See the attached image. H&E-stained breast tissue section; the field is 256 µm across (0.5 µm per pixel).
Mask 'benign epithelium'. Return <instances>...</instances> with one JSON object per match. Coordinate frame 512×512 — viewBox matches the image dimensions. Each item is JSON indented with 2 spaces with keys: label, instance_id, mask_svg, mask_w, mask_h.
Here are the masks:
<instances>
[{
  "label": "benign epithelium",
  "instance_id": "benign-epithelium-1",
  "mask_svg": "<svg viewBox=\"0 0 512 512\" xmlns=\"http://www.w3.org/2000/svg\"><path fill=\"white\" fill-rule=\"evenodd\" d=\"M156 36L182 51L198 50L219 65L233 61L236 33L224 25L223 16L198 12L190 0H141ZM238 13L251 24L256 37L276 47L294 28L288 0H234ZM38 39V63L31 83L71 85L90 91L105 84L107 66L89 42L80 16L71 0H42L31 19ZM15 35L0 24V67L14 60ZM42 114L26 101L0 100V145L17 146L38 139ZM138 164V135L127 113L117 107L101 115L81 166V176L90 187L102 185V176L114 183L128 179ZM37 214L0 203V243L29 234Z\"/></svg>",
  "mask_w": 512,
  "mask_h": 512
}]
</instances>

» **WHAT THIS TASK INVOLVES**: All of the lines above need to be given again exactly.

» **RESPONSE BELOW**:
See the attached image. H&E-stained breast tissue section; the field is 256 µm across (0.5 µm per pixel).
Mask 'benign epithelium'. Return <instances>...</instances> with one JSON object per match. Coordinate frame 512×512 — viewBox matches the image dimensions. Each item is JSON indented with 2 spaces with keys: label, instance_id, mask_svg, mask_w, mask_h.
Here are the masks:
<instances>
[{
  "label": "benign epithelium",
  "instance_id": "benign-epithelium-1",
  "mask_svg": "<svg viewBox=\"0 0 512 512\" xmlns=\"http://www.w3.org/2000/svg\"><path fill=\"white\" fill-rule=\"evenodd\" d=\"M156 36L182 51L198 50L219 65L233 61L236 33L224 25L223 16L198 12L190 0H141ZM238 13L251 24L256 37L276 47L294 28L288 0H234ZM38 39V63L31 83L71 85L90 91L105 84L107 66L89 42L80 16L71 0H42L31 19ZM15 35L0 24V67L14 60ZM42 114L26 101L0 100V145L17 146L38 139ZM138 164V135L127 113L117 107L101 115L81 166V176L90 187L102 185V176L114 183L128 179ZM37 214L0 203V243L29 234Z\"/></svg>",
  "mask_w": 512,
  "mask_h": 512
}]
</instances>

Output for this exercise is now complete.